Nothing in the records may be altered, and no picture may be included. Restate them in full.

─── Records provided ───

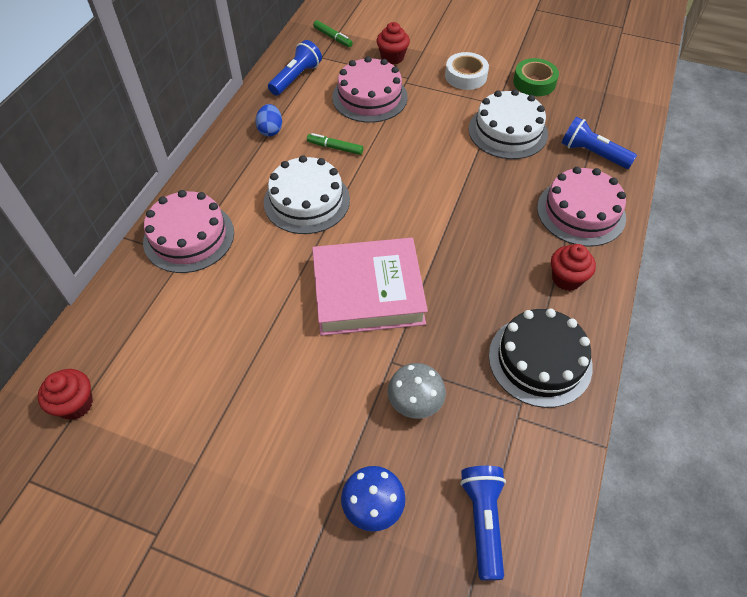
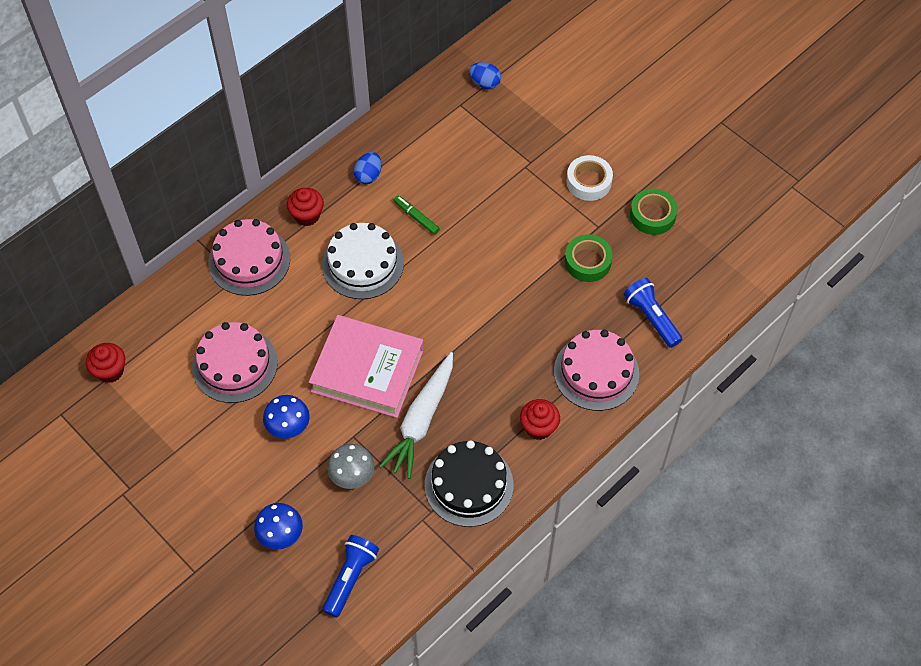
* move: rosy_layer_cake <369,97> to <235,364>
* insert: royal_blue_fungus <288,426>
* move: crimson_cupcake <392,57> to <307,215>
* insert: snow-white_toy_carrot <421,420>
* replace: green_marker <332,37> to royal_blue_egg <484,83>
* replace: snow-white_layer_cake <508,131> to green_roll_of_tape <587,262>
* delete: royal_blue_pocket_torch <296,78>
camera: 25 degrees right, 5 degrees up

───

Exercise output:
* move: rosy_layer_cake <369,97> to <235,364>
* insert: royal_blue_fungus <288,426>
* move: crimson_cupcake <392,57> to <307,215>
* insert: snow-white_toy_carrot <421,420>
* replace: green_marker <332,37> to royal_blue_egg <484,83>
* replace: snow-white_layer_cake <508,131> to green_roll_of_tape <587,262>
* delete: royal_blue_pocket_torch <296,78>
camera: 25 degrees right, 5 degrees up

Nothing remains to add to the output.